> _Exercise directions_
Scan the records and identify every line in which the string "cyan" occurs, then return those lines.

> _Task data_
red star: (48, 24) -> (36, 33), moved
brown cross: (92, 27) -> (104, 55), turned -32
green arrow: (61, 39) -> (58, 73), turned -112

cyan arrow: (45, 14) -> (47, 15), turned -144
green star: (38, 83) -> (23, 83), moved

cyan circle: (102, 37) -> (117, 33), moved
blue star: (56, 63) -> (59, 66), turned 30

--

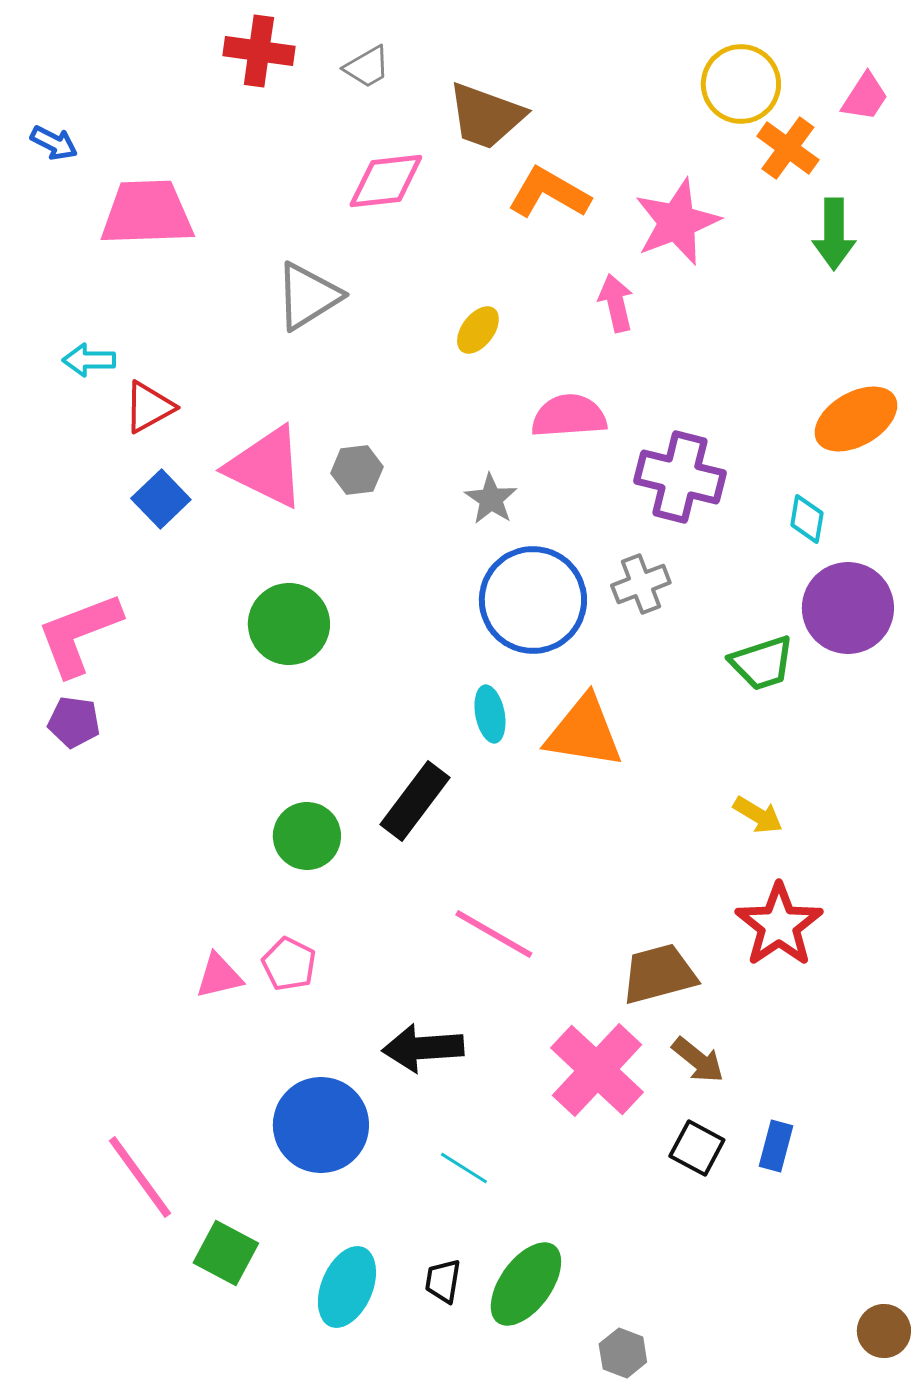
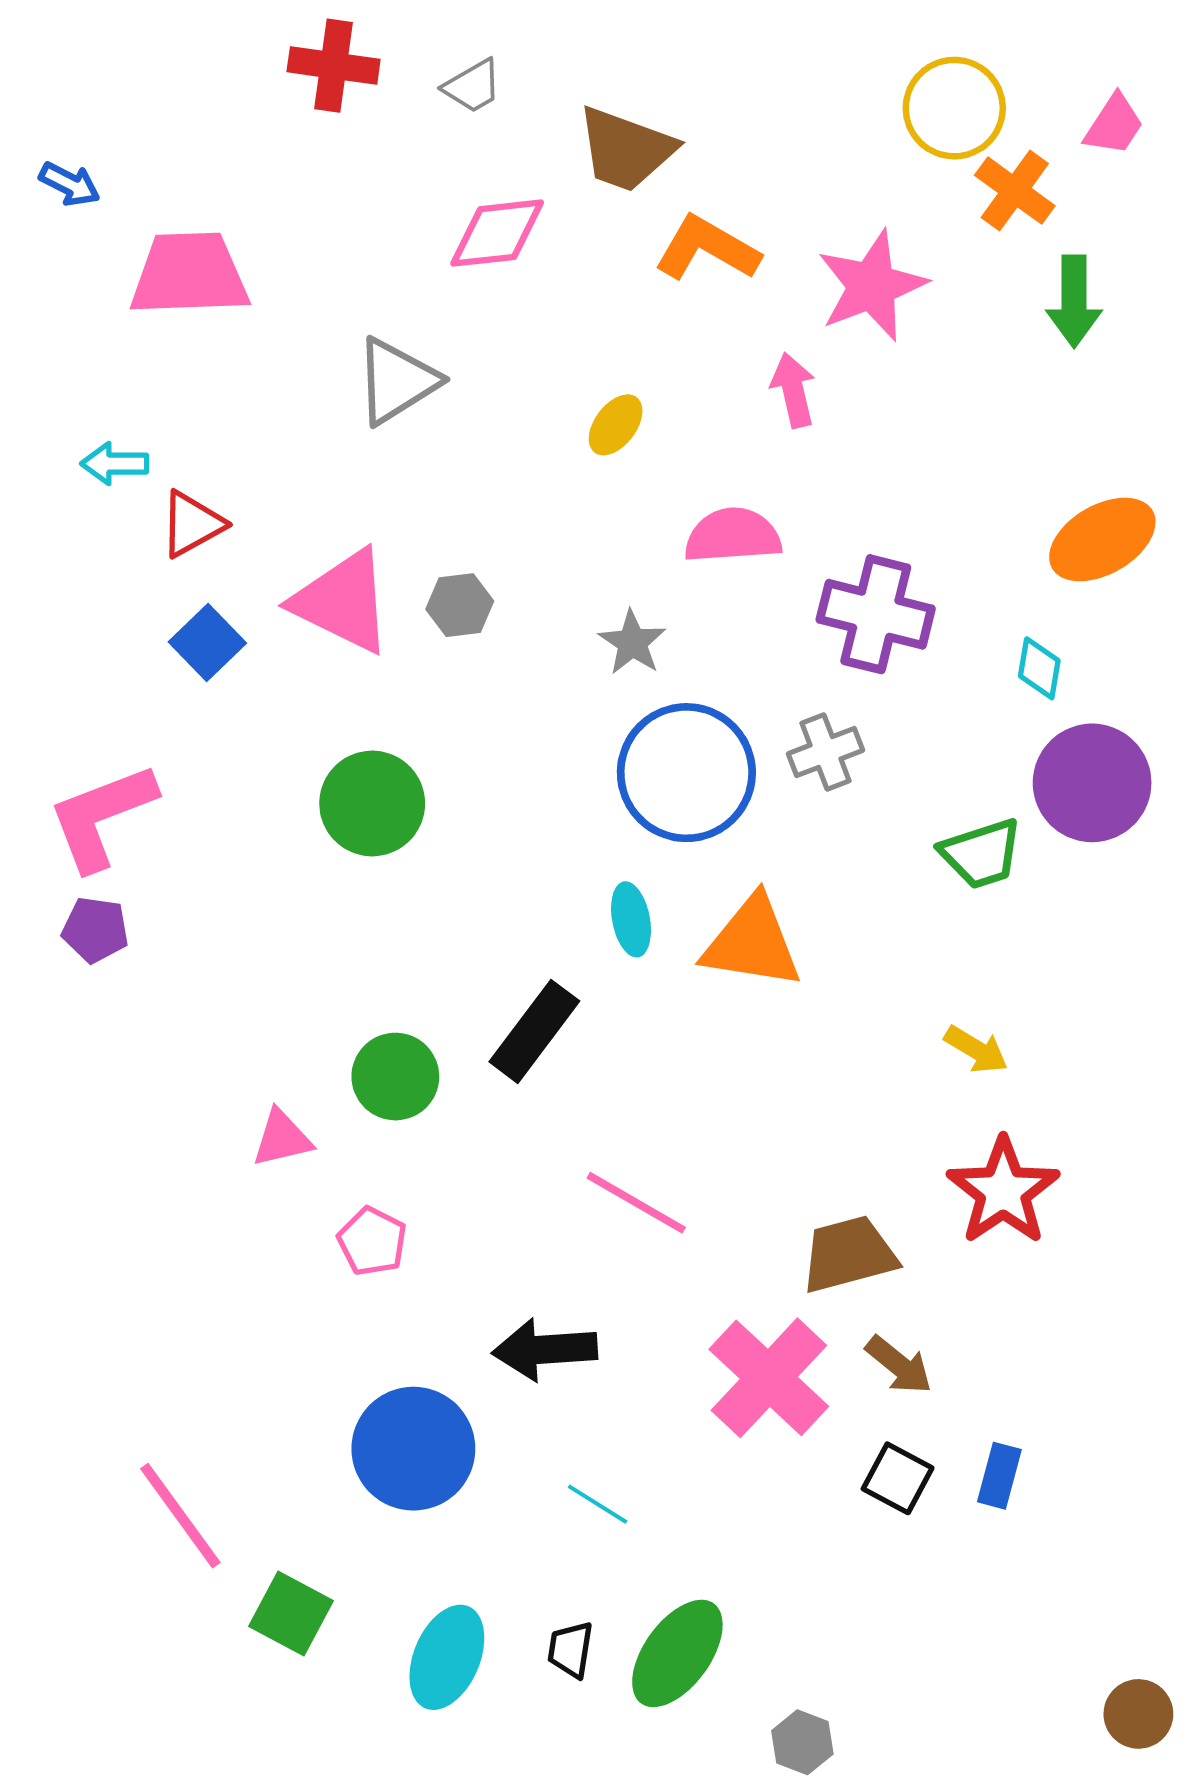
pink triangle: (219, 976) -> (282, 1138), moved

> _Solution to this task_
cyan arrow: (45, 14) -> (47, 15), turned -144
cyan circle: (102, 37) -> (117, 33), moved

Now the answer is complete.